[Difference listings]
=== Begin Enclosure ===

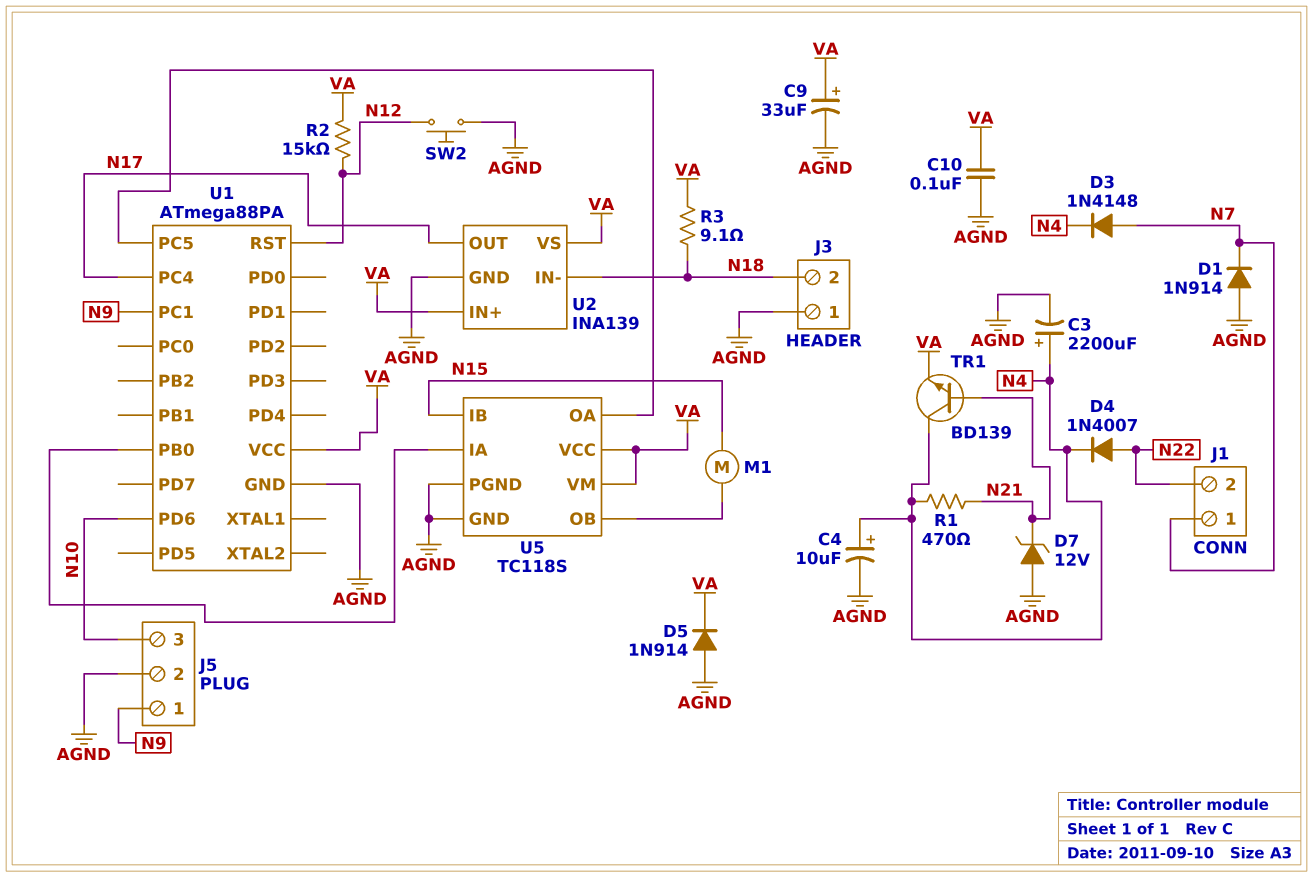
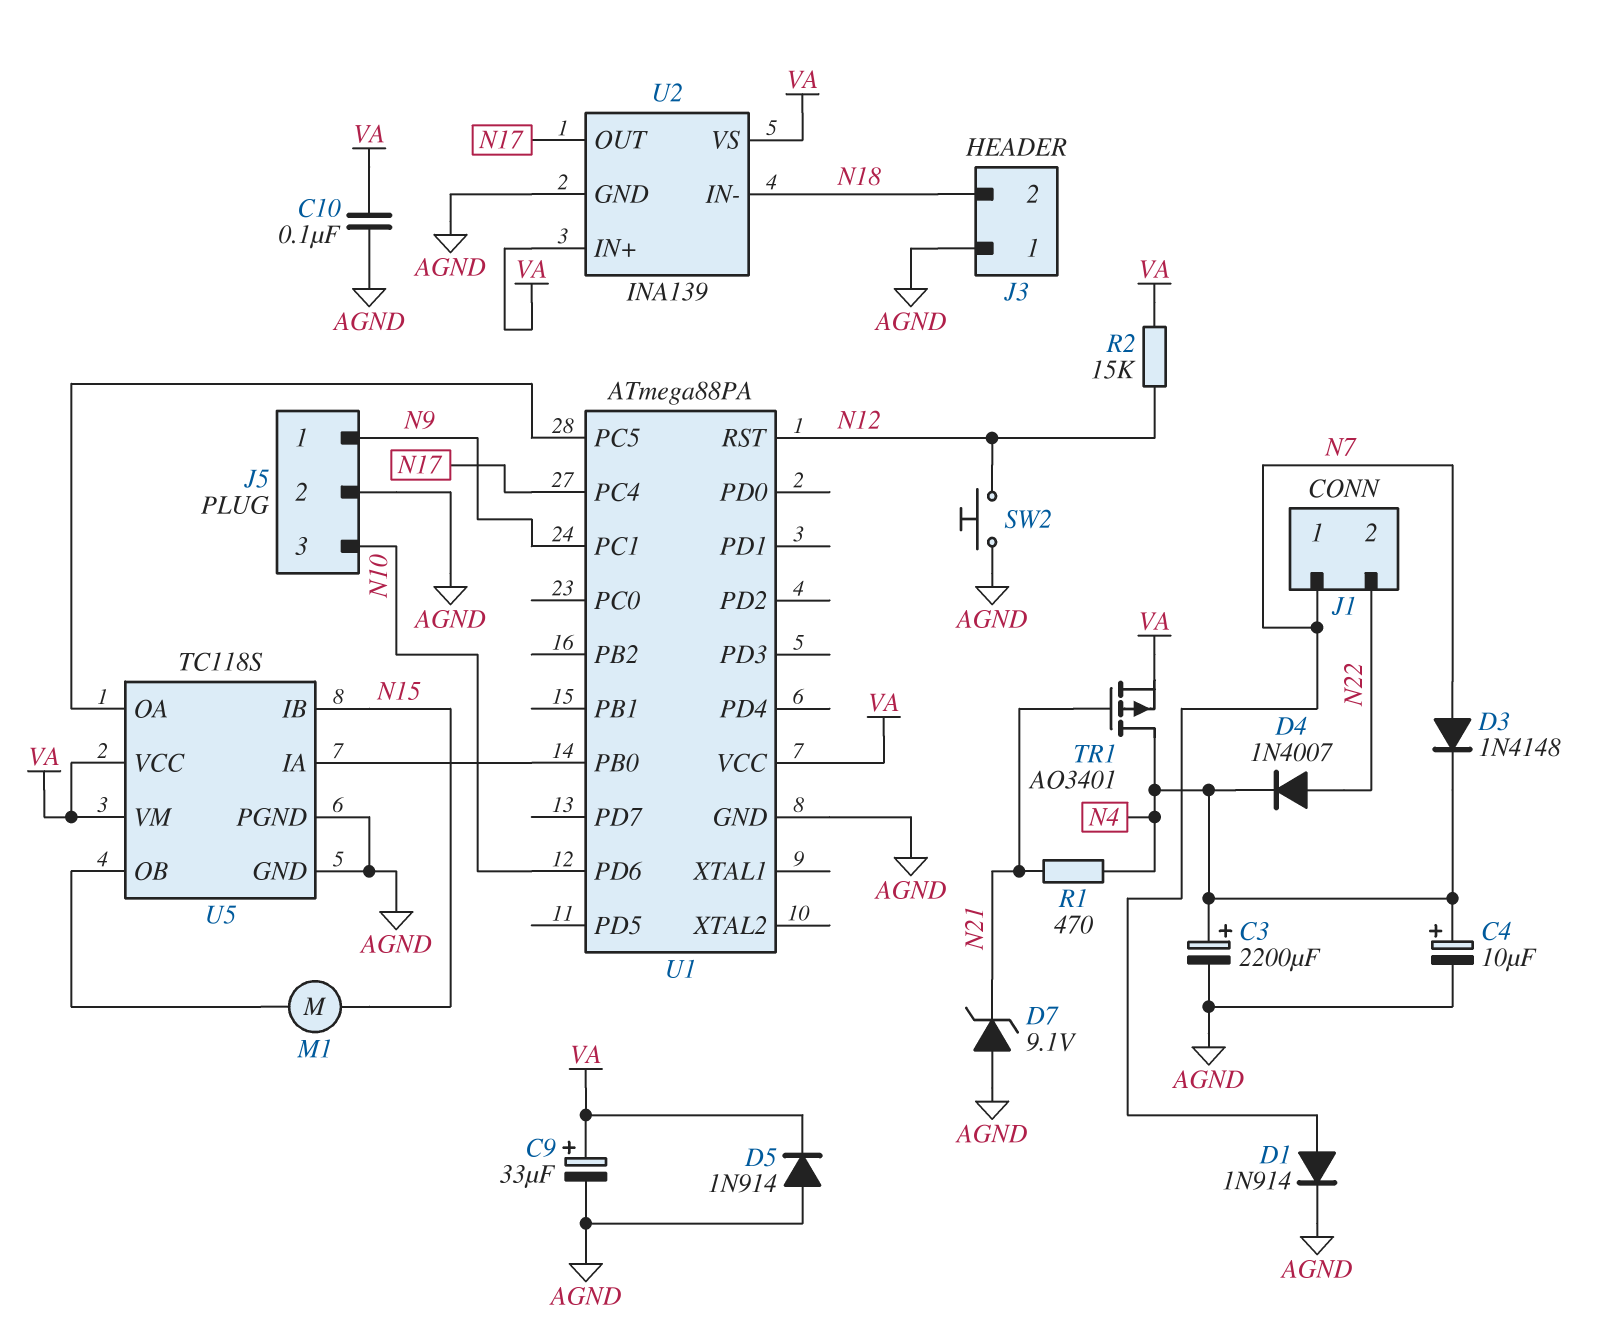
D1: diode 1N914 (A AGND, K N7) -> diode 1N914 (A N7, K AGND)
D7: zener 12V (A AGND, K N21) -> zener 9.1V (A AGND, K N21)
R3: 9.1 (N18, VA) -> none
TR1: NPN BD139 (B N21, C N4, E VA) -> PMOS AO3401 (G N21, D N4, S VA)

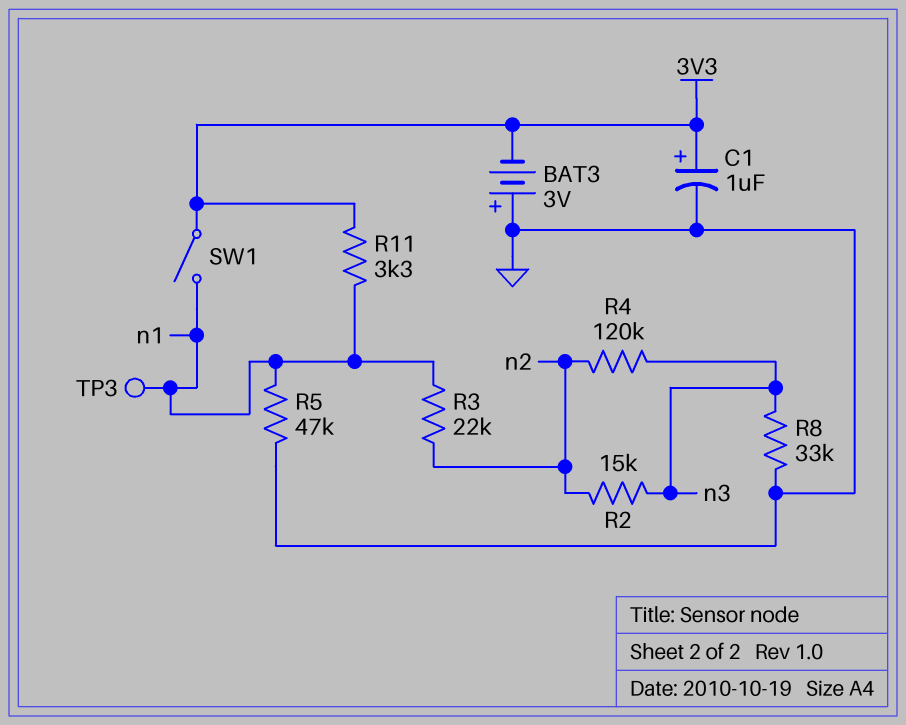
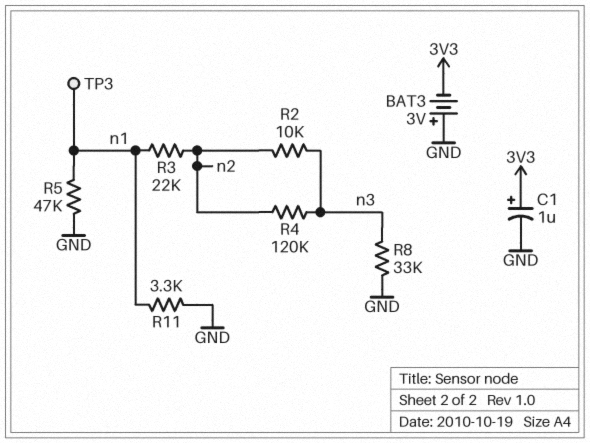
R2: 15k (n2, n3) -> 10k (n2, n3)
R11: 3.3k (3V3, n1) -> 3.3k (GND, n1)
SW1: switch (3V3, n1) -> none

=== End Enclosure ===

WHAT THE EXERCISE ASKS:
Determine how many lines in the entries above contain the word "none", and respond with the number alone.

RESPONSE:
2